WRITTEN TASK
Your task is to gather the lines below that hold the string "none".

/---

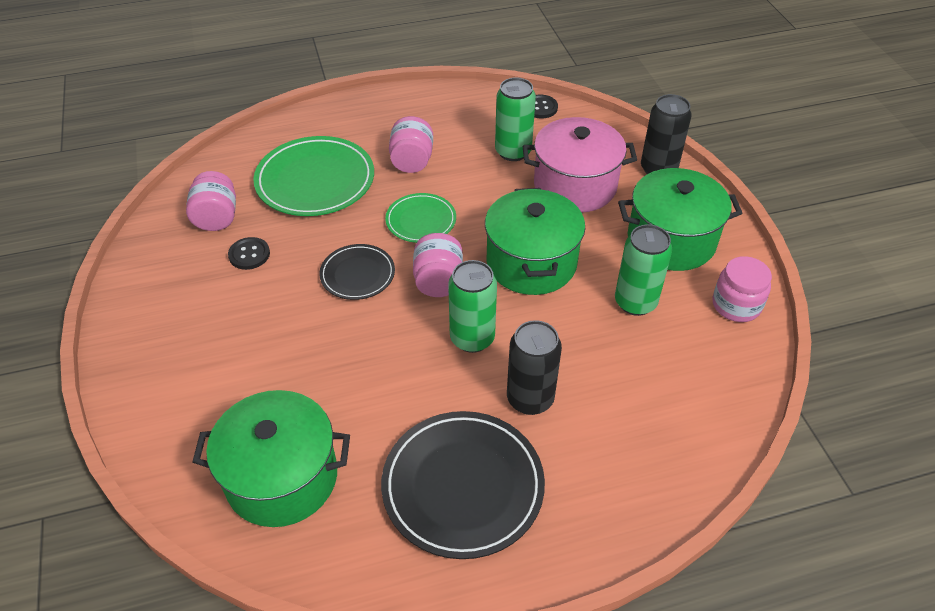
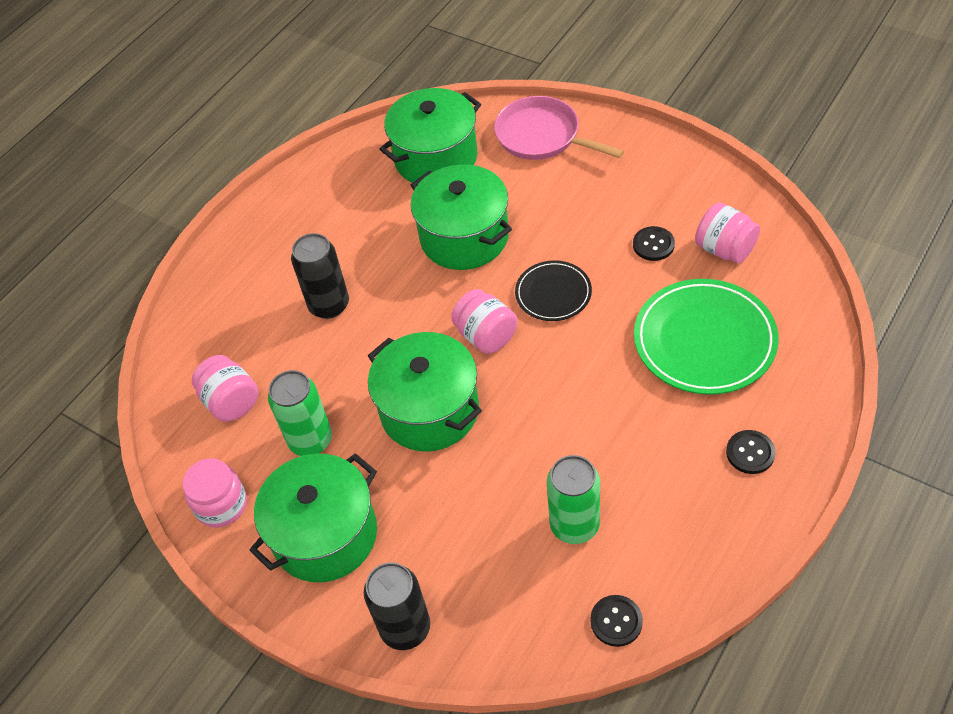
camera: 145 degrees right, 5 degrees up
black plate [381,411,545,559] -> none
green plate [385,193,456,243] -> none
pink jar [389,116,433,173] -> pink jar moved to [192,355,259,422]
green can [448,260,497,353] -> none
pink pot [522,117,637,213] -> none
none -> green pot [411,164,512,270]
none -> pink pan [494,96,624,160]
none -> black button [726,430,776,474]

\---

SOLUTION
black plate [381,411,545,559] -> none
green plate [385,193,456,243] -> none
green can [448,260,497,353] -> none
pink pot [522,117,637,213] -> none
none -> green pot [411,164,512,270]
none -> pink pan [494,96,624,160]
none -> black button [726,430,776,474]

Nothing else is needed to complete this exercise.